Given data ▸
##########
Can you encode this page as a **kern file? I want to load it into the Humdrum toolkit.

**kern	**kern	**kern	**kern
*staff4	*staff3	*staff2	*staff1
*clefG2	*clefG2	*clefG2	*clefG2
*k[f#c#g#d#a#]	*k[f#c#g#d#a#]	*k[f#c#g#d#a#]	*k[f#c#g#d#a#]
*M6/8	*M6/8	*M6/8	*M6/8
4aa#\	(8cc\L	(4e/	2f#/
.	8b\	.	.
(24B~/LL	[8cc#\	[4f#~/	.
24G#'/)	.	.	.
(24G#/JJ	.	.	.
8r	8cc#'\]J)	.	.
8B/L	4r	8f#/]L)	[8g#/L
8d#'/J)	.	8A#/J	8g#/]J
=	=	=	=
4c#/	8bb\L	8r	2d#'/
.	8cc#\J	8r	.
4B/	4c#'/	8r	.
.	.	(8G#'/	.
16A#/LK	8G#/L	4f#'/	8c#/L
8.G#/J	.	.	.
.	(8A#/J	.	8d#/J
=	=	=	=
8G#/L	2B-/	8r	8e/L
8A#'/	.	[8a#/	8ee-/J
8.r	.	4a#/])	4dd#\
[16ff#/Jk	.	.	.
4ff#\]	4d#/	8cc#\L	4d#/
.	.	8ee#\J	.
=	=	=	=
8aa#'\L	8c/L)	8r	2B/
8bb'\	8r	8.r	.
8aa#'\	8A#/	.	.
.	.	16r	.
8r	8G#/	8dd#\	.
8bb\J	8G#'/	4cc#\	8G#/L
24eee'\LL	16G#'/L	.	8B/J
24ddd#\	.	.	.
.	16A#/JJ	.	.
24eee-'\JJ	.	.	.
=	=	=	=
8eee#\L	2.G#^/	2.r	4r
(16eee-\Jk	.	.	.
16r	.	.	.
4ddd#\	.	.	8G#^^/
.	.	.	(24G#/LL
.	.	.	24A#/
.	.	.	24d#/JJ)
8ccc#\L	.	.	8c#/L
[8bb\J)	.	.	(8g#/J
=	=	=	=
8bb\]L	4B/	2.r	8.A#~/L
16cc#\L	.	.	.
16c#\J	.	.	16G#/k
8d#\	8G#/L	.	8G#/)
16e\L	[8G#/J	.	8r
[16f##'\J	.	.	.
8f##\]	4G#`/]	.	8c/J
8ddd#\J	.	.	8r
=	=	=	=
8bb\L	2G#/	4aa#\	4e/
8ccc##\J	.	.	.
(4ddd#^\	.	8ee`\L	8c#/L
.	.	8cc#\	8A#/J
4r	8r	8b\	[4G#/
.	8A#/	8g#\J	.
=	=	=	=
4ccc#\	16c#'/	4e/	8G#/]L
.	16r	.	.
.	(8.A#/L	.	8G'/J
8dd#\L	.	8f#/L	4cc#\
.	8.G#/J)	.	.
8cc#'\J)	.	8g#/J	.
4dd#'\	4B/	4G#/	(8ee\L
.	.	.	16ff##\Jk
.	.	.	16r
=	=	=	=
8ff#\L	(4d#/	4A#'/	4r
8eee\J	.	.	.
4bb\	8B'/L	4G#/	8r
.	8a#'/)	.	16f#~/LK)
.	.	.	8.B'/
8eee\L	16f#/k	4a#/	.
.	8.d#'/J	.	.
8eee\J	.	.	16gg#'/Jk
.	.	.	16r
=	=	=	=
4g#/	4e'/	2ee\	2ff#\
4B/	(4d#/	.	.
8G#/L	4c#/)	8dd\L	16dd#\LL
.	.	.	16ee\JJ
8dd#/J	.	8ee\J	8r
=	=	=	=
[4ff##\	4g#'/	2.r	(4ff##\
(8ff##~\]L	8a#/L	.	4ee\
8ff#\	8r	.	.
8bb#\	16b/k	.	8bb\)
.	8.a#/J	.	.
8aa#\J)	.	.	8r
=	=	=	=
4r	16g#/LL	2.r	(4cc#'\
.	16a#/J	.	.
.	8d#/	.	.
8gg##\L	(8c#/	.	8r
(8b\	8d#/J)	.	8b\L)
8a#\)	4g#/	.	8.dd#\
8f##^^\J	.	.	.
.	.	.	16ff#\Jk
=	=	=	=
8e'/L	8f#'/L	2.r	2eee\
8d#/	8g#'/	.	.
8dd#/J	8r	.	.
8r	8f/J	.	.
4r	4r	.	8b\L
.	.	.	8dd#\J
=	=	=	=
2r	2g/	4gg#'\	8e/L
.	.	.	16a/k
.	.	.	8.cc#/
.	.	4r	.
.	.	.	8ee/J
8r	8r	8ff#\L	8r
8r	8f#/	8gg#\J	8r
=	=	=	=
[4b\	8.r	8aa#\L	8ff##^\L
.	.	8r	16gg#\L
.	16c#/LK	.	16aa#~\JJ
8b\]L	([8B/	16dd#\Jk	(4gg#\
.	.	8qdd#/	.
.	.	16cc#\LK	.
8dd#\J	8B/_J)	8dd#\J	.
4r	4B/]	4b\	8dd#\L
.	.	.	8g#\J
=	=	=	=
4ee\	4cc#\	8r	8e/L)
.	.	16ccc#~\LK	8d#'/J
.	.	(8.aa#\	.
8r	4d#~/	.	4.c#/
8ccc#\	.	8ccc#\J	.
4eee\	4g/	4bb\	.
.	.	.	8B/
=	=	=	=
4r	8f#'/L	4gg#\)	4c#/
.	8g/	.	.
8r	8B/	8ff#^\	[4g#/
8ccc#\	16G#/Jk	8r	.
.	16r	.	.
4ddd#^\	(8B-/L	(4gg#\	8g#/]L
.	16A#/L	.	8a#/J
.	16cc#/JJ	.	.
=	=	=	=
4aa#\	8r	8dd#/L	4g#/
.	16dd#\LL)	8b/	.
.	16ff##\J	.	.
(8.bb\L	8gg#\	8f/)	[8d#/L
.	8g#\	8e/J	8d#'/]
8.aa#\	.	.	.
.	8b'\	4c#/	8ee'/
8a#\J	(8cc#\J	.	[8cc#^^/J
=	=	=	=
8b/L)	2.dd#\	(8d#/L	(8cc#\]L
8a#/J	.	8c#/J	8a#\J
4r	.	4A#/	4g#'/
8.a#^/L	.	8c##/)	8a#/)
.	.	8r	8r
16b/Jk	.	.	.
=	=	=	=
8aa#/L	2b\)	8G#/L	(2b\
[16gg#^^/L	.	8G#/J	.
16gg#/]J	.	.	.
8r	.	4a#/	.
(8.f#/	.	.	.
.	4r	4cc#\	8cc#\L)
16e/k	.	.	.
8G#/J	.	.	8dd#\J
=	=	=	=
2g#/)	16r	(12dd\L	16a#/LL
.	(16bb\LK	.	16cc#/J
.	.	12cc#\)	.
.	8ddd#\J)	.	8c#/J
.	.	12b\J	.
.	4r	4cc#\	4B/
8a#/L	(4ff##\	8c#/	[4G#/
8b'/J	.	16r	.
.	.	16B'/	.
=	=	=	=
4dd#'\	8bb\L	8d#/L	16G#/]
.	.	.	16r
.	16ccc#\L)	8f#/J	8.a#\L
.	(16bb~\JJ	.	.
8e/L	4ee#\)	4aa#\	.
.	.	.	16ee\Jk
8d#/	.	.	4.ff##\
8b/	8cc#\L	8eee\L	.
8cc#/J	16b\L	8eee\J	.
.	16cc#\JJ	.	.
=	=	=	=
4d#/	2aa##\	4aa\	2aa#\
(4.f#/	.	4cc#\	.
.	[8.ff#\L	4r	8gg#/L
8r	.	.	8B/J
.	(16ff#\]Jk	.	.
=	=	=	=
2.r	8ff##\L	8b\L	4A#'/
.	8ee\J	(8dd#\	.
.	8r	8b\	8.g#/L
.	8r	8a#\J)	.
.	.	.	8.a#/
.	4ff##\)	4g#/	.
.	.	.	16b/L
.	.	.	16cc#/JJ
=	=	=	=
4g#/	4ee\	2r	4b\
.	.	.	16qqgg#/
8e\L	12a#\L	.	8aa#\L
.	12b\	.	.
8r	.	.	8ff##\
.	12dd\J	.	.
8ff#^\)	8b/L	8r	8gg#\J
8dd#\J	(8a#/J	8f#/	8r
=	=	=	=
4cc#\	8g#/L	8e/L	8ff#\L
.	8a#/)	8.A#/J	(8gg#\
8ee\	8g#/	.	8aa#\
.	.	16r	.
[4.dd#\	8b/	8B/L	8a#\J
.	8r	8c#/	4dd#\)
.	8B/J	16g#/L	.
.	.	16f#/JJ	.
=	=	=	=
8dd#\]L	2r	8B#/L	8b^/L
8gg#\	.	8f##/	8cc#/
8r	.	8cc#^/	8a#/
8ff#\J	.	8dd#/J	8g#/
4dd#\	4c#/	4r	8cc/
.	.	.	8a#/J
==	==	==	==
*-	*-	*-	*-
##########
List each line of the entries above that contains the string "kern", where case counts.

Can you encode this page as a **kern file? I want to load it into the Humdrum toolkit.
**kern	**kern	**kern	**kern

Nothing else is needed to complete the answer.